Object change listings:

☆ ☆ ☆ ☆ ☆

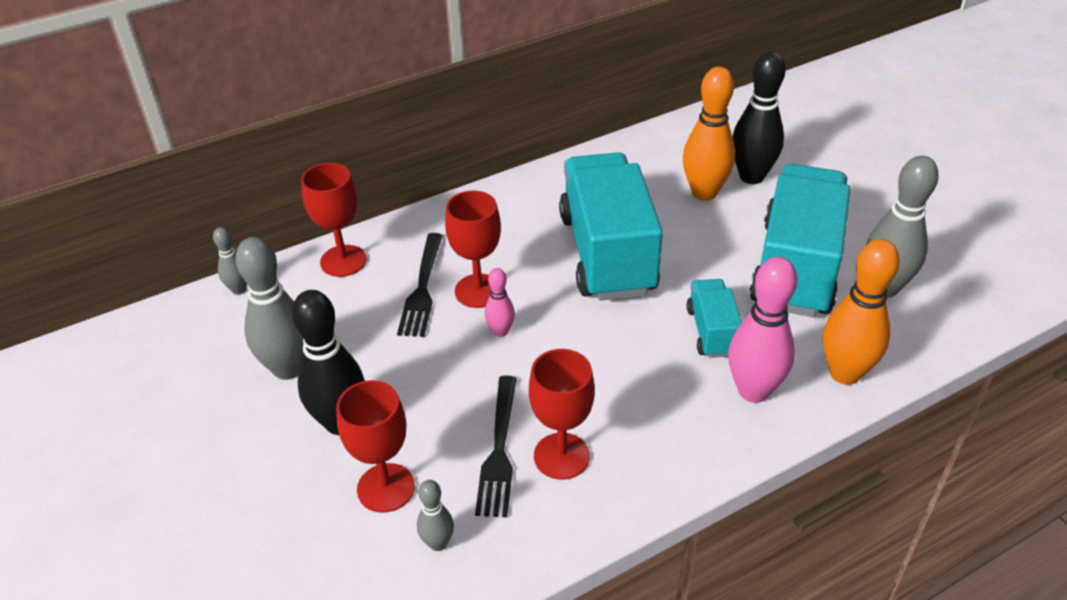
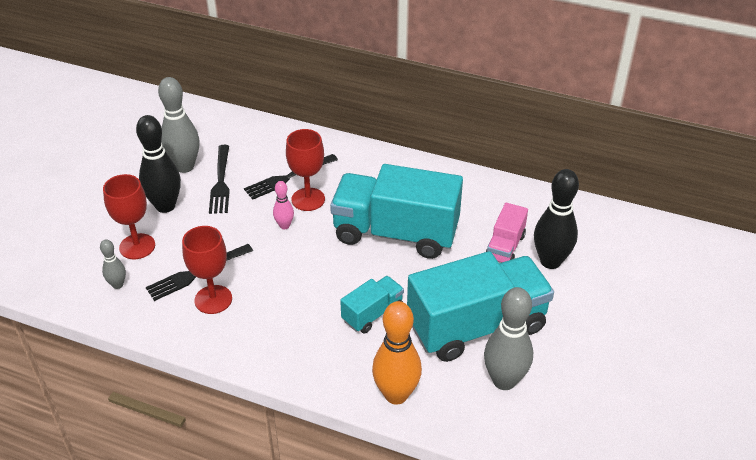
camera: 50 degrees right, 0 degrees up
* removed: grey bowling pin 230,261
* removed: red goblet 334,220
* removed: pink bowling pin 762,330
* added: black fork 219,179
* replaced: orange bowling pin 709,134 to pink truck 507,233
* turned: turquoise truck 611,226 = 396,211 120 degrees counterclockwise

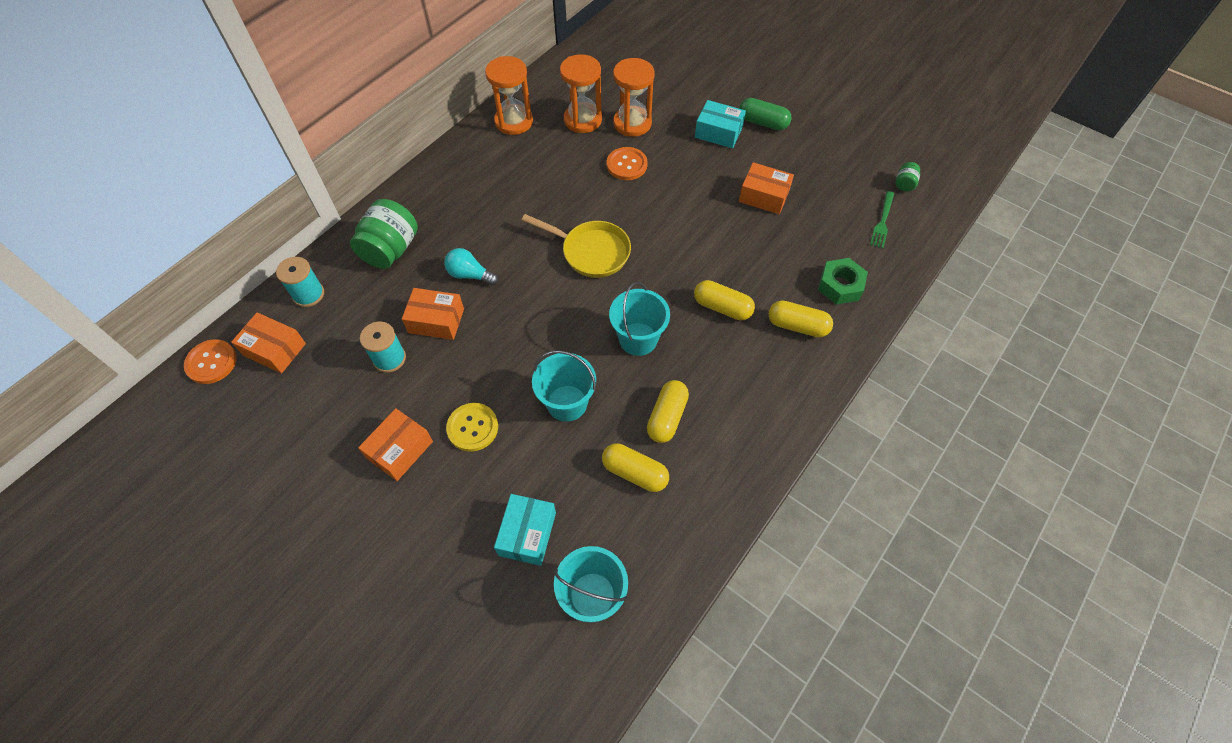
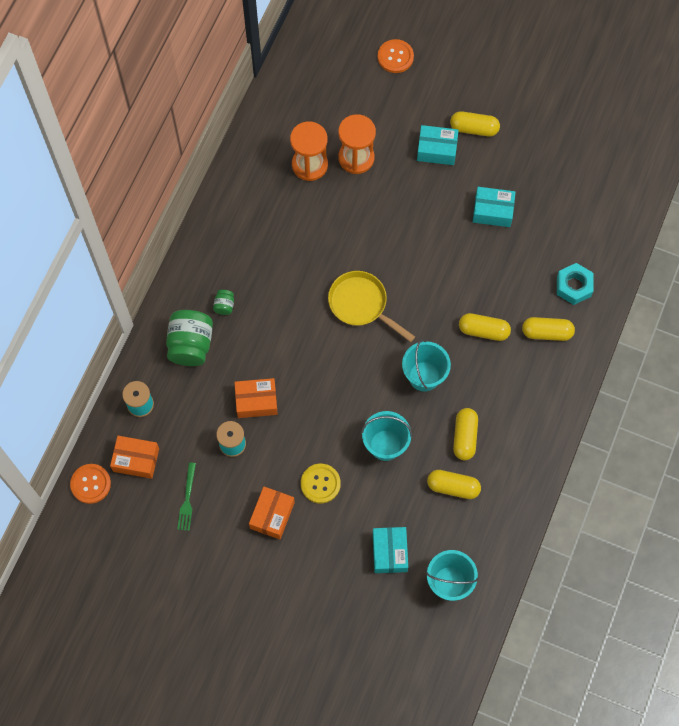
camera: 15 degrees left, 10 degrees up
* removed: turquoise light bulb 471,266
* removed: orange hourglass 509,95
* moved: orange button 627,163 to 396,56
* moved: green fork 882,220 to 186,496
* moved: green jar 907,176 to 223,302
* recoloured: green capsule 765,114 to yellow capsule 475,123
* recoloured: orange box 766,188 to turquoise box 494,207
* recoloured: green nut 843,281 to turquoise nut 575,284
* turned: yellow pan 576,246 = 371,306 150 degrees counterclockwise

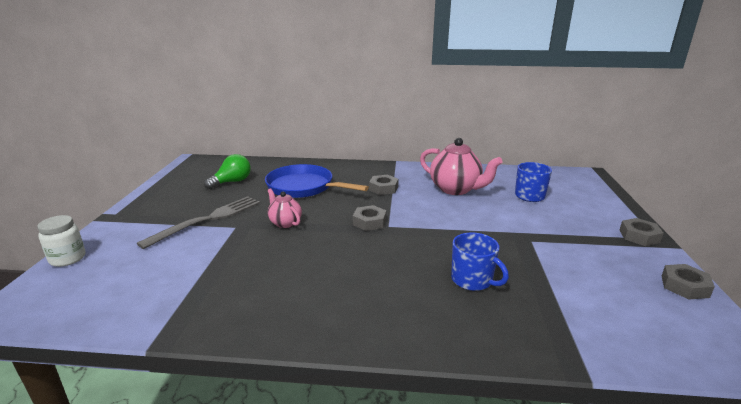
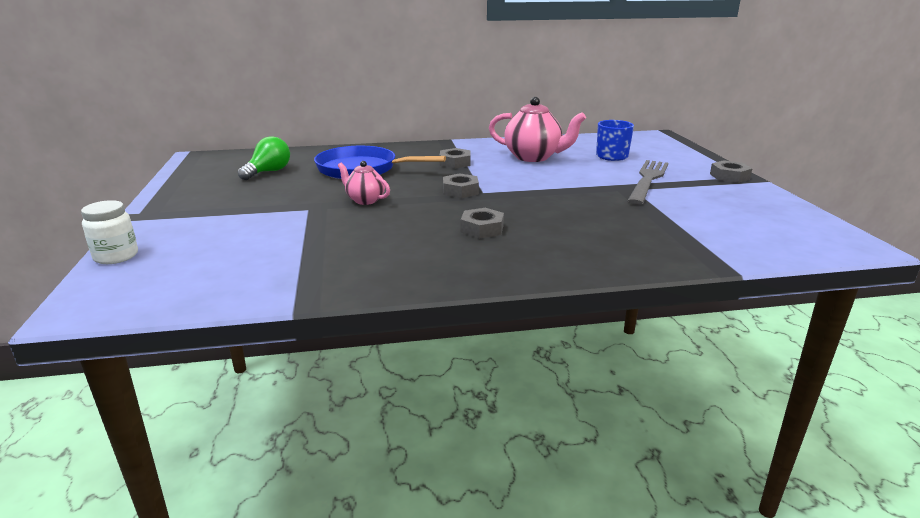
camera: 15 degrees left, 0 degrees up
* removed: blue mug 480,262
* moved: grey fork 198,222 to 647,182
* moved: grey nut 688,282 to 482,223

☆ ☆ ☆ ☆ ☆

Exercise requirements: Using the records above, return verbatim only the part that opens with the line containing "yellow capsule 475,123" and closes with the line containing "camera: 15 degrees left, 0 degrees up"; pictures stay out.

Solution to this exercise:
* recoloured: green capsule 765,114 to yellow capsule 475,123
* recoloured: orange box 766,188 to turquoise box 494,207
* recoloured: green nut 843,281 to turquoise nut 575,284
* turned: yellow pan 576,246 = 371,306 150 degrees counterclockwise

camera: 15 degrees left, 0 degrees up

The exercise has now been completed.